Written task: Repeat every entry exactly. Do not include the pictures.
*** Block opens ***
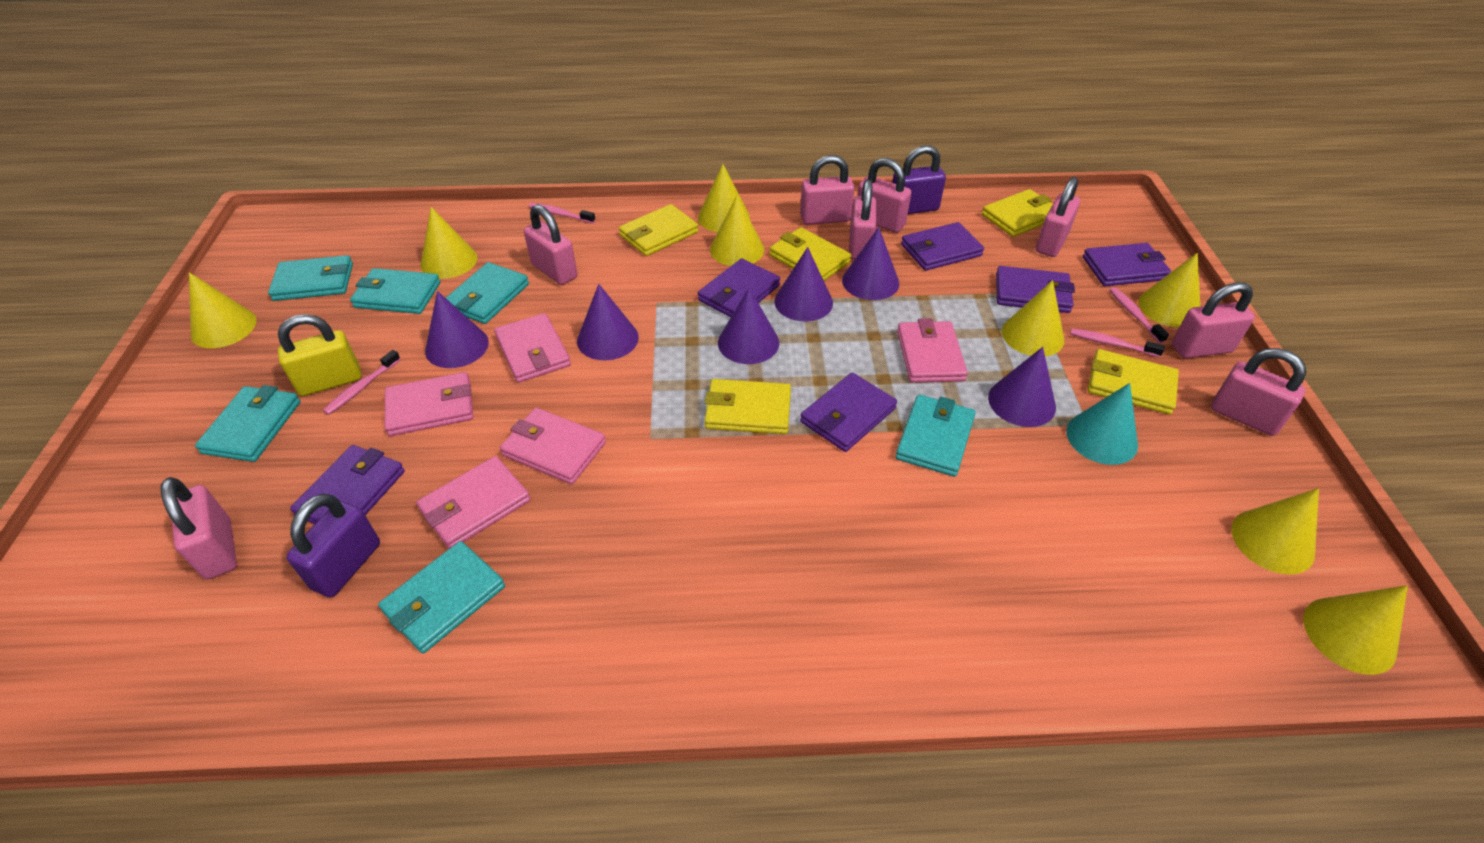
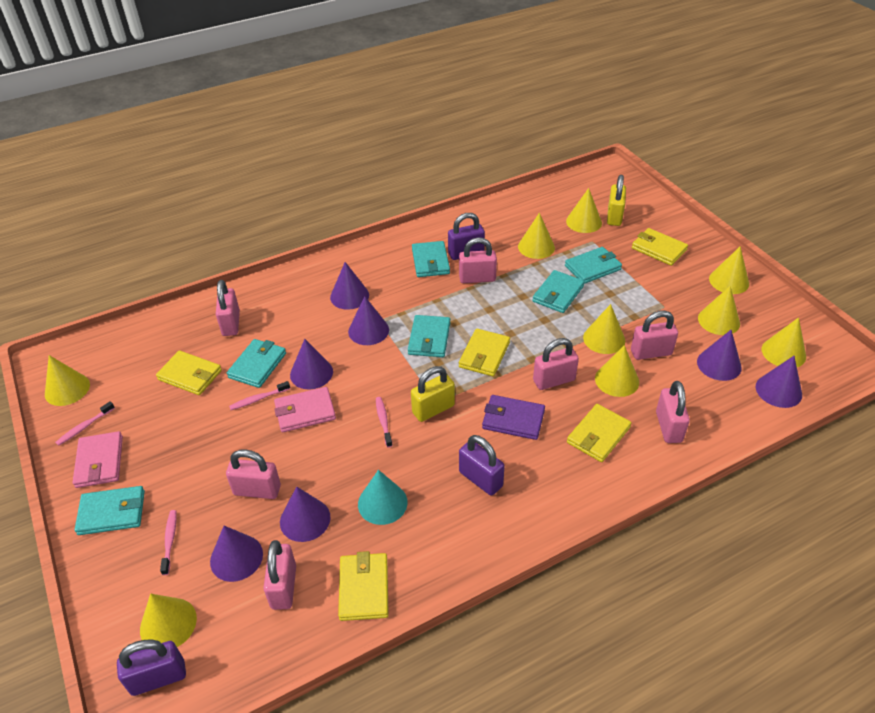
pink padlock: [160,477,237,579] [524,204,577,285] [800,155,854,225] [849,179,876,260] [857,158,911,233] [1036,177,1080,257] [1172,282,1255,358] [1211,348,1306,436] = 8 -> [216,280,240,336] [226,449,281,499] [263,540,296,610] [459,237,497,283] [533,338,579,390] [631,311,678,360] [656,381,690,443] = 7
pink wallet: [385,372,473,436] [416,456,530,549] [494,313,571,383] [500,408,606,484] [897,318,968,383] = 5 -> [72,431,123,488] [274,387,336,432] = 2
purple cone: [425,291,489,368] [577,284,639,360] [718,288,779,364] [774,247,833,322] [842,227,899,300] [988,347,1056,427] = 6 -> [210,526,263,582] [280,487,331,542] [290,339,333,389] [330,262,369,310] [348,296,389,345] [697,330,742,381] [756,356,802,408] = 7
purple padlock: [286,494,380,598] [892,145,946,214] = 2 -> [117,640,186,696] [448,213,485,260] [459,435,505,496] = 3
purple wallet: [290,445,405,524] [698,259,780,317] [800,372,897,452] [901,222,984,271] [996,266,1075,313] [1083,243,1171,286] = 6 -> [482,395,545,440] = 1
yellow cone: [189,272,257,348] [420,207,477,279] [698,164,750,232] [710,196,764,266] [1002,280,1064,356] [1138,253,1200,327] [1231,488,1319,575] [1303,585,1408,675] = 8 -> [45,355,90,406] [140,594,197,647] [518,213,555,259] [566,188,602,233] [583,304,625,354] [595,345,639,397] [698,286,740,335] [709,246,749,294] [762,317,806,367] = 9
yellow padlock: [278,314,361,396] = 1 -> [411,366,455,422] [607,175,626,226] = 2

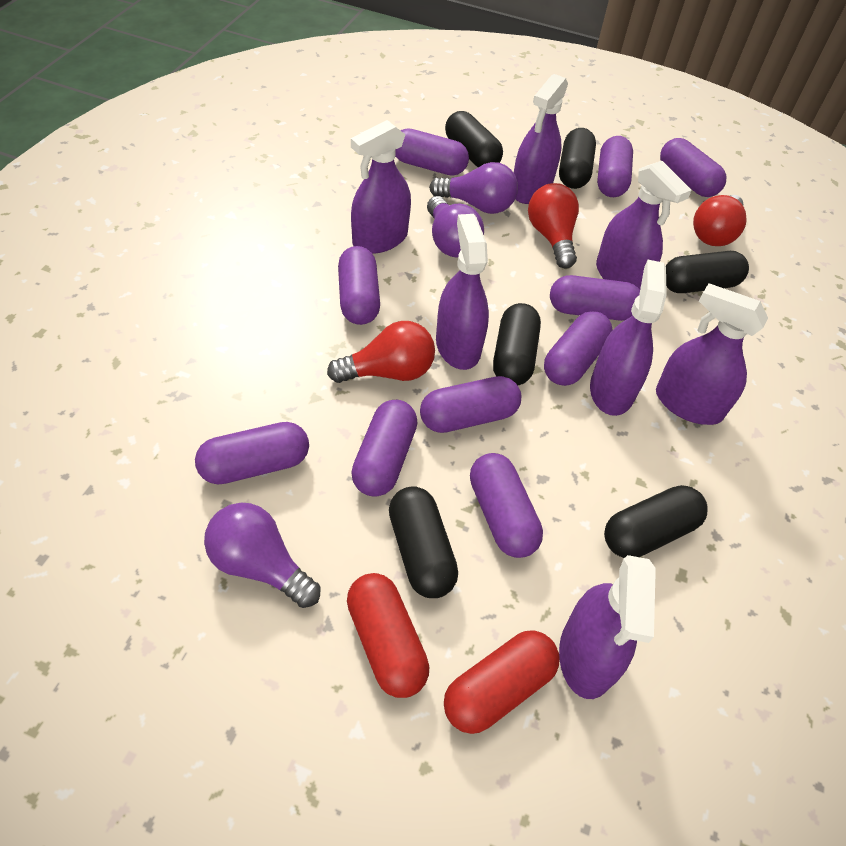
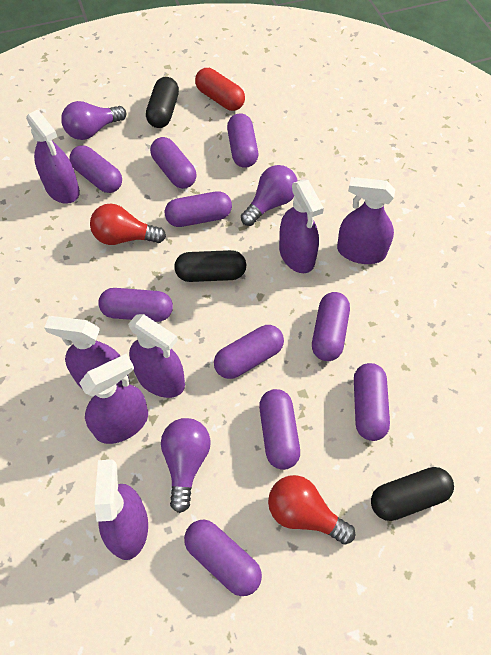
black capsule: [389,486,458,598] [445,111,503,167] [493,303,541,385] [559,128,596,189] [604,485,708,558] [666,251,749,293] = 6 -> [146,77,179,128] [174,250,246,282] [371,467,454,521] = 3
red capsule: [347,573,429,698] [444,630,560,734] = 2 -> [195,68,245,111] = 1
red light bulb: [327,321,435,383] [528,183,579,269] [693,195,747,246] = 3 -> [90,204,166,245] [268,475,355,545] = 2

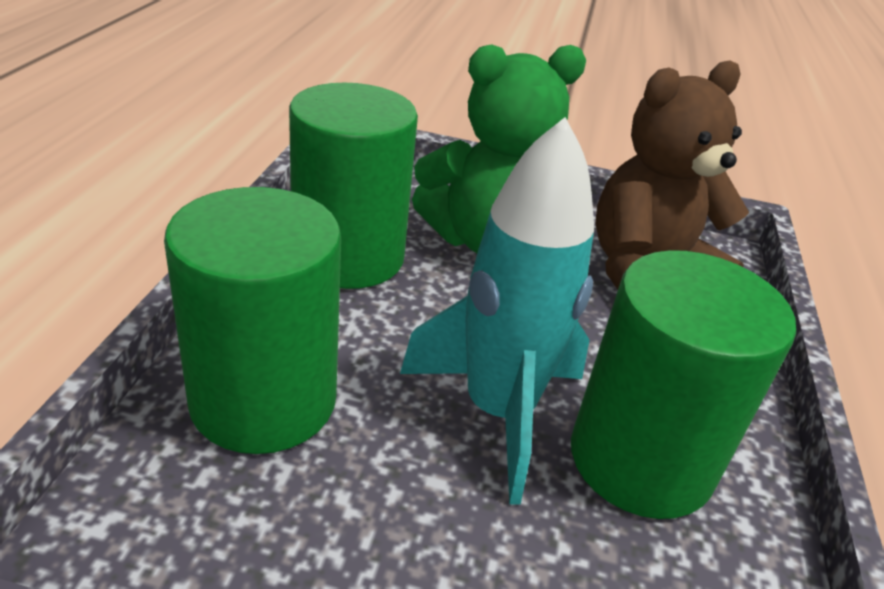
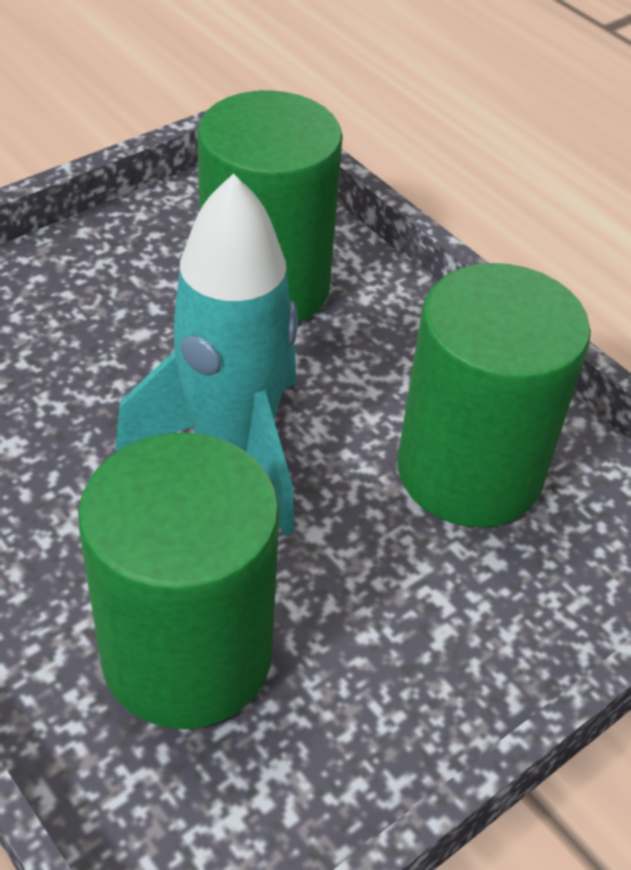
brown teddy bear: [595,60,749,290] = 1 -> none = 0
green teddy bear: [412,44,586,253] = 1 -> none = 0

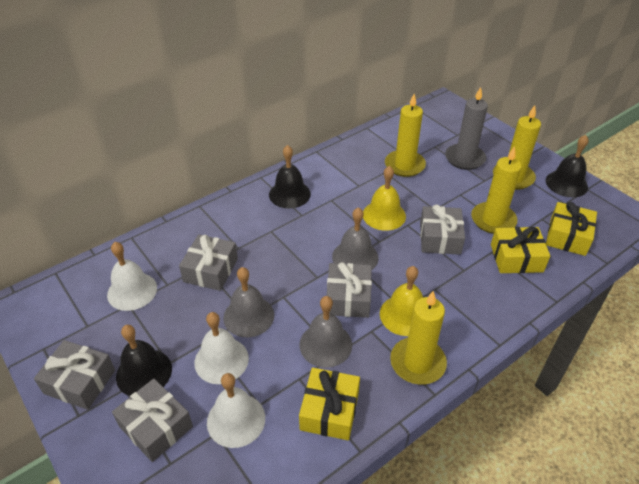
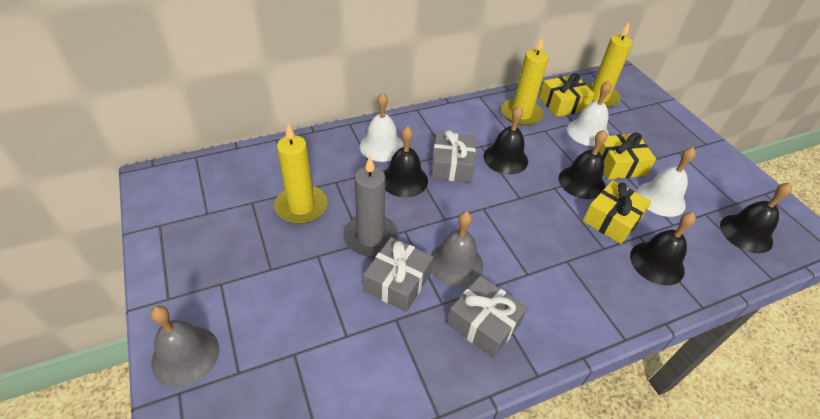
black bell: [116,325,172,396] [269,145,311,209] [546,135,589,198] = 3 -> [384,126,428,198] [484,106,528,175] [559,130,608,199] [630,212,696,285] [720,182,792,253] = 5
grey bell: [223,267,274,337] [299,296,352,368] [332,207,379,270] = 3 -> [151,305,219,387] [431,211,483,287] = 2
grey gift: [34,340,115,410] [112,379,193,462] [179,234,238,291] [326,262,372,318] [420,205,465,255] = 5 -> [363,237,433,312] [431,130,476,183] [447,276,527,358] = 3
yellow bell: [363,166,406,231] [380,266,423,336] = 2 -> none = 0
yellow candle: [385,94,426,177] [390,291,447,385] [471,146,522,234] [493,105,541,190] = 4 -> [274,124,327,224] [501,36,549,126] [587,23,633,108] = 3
*** Block closes ***
Task output:
pink padlock: [160,477,237,579] [524,204,577,285] [800,155,854,225] [849,179,876,260] [857,158,911,233] [1036,177,1080,257] [1172,282,1255,358] [1211,348,1306,436] = 8 -> [216,280,240,336] [226,449,281,499] [263,540,296,610] [459,237,497,283] [533,338,579,390] [631,311,678,360] [656,381,690,443] = 7
pink wallet: [385,372,473,436] [416,456,530,549] [494,313,571,383] [500,408,606,484] [897,318,968,383] = 5 -> [72,431,123,488] [274,387,336,432] = 2
purple cone: [425,291,489,368] [577,284,639,360] [718,288,779,364] [774,247,833,322] [842,227,899,300] [988,347,1056,427] = 6 -> [210,526,263,582] [280,487,331,542] [290,339,333,389] [330,262,369,310] [348,296,389,345] [697,330,742,381] [756,356,802,408] = 7
purple padlock: [286,494,380,598] [892,145,946,214] = 2 -> [117,640,186,696] [448,213,485,260] [459,435,505,496] = 3
purple wallet: [290,445,405,524] [698,259,780,317] [800,372,897,452] [901,222,984,271] [996,266,1075,313] [1083,243,1171,286] = 6 -> [482,395,545,440] = 1
yellow cone: [189,272,257,348] [420,207,477,279] [698,164,750,232] [710,196,764,266] [1002,280,1064,356] [1138,253,1200,327] [1231,488,1319,575] [1303,585,1408,675] = 8 -> [45,355,90,406] [140,594,197,647] [518,213,555,259] [566,188,602,233] [583,304,625,354] [595,345,639,397] [698,286,740,335] [709,246,749,294] [762,317,806,367] = 9
yellow padlock: [278,314,361,396] = 1 -> [411,366,455,422] [607,175,626,226] = 2

black capsule: [389,486,458,598] [445,111,503,167] [493,303,541,385] [559,128,596,189] [604,485,708,558] [666,251,749,293] = 6 -> [146,77,179,128] [174,250,246,282] [371,467,454,521] = 3
red capsule: [347,573,429,698] [444,630,560,734] = 2 -> [195,68,245,111] = 1
red light bulb: [327,321,435,383] [528,183,579,269] [693,195,747,246] = 3 -> [90,204,166,245] [268,475,355,545] = 2

brown teddy bear: [595,60,749,290] = 1 -> none = 0
green teddy bear: [412,44,586,253] = 1 -> none = 0

black bell: [116,325,172,396] [269,145,311,209] [546,135,589,198] = 3 -> [384,126,428,198] [484,106,528,175] [559,130,608,199] [630,212,696,285] [720,182,792,253] = 5
grey bell: [223,267,274,337] [299,296,352,368] [332,207,379,270] = 3 -> [151,305,219,387] [431,211,483,287] = 2
grey gift: [34,340,115,410] [112,379,193,462] [179,234,238,291] [326,262,372,318] [420,205,465,255] = 5 -> [363,237,433,312] [431,130,476,183] [447,276,527,358] = 3
yellow bell: [363,166,406,231] [380,266,423,336] = 2 -> none = 0
yellow candle: [385,94,426,177] [390,291,447,385] [471,146,522,234] [493,105,541,190] = 4 -> [274,124,327,224] [501,36,549,126] [587,23,633,108] = 3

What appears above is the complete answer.